What you need to do: Rewrite the lines of every record with "highlighted" swapped for "marked" and nothing else changed, leaving out the pictures.

Saved data entries:
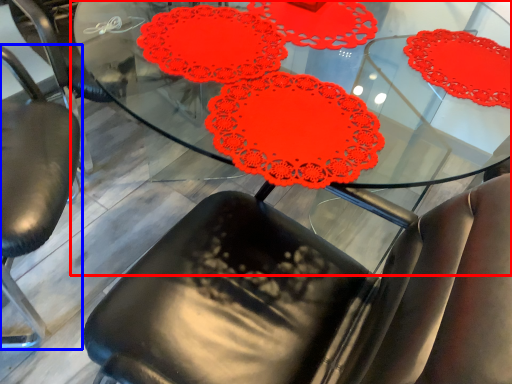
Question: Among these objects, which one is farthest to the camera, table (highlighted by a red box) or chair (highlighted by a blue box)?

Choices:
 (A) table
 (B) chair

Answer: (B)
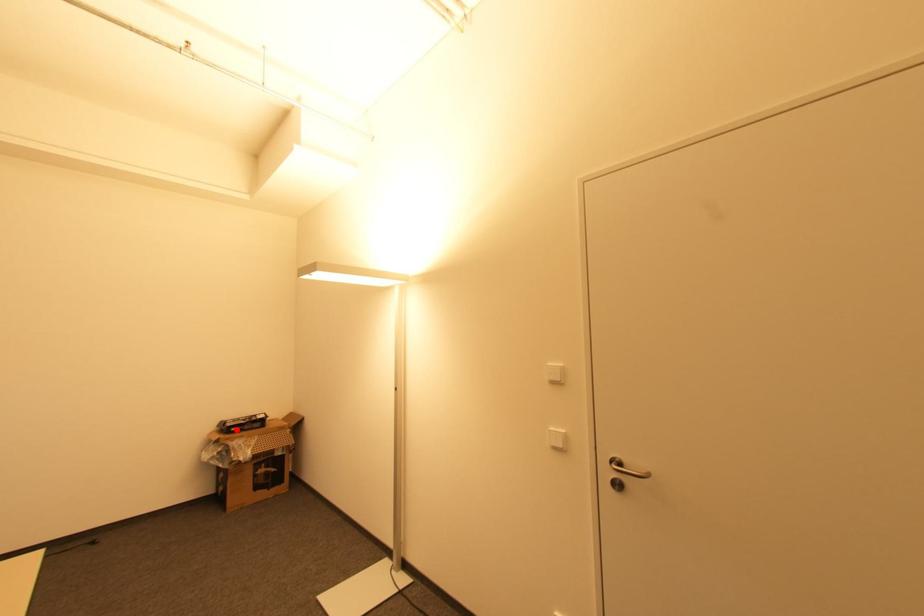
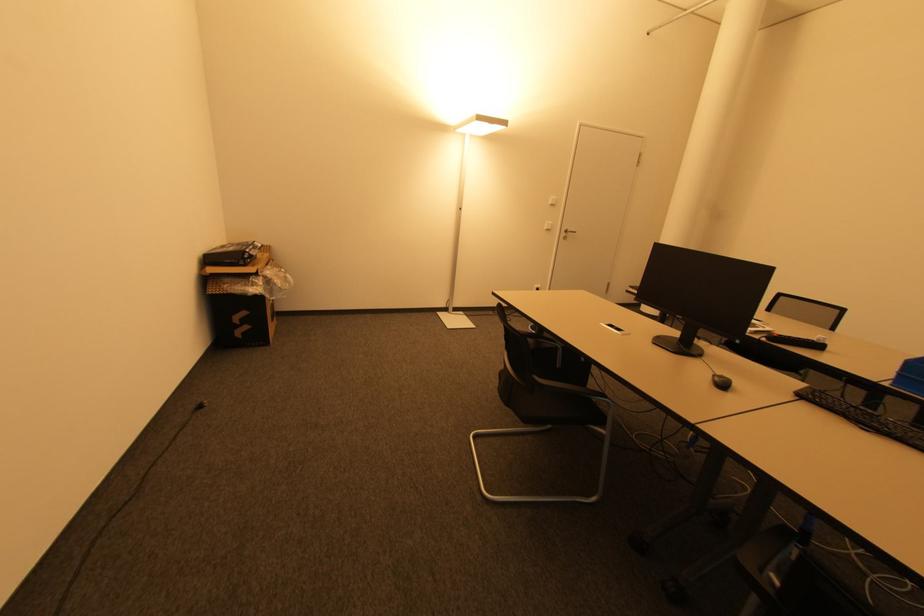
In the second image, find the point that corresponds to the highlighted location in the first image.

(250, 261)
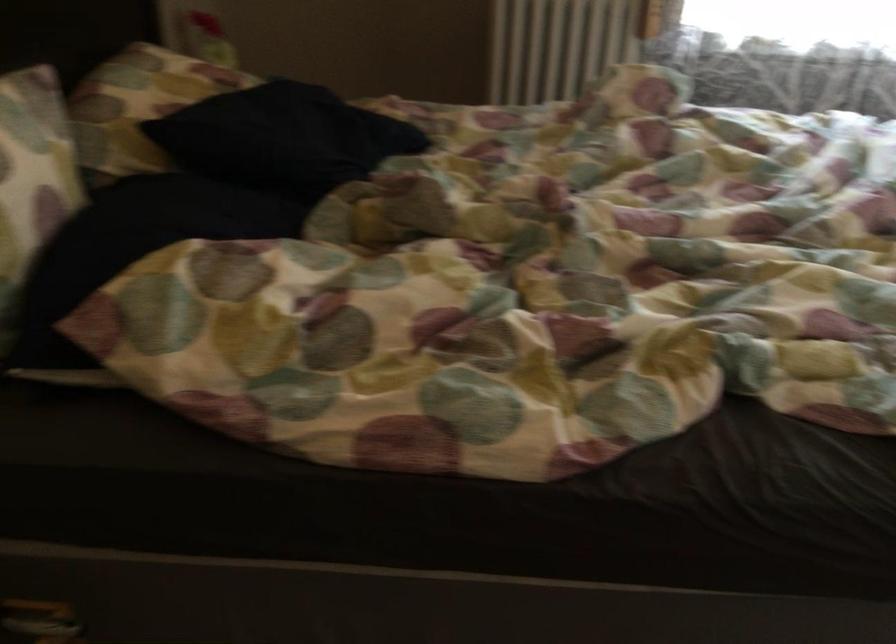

Solution below:
Question: Among these objects, which one is farthest to the camera, table (marked by a red box) or chair (marked by a blue box)?

Choices:
 (A) table
 (B) chair

Answer: (B)
In the second image, find the point that corresponds to the marked location in the first image.

(250, 261)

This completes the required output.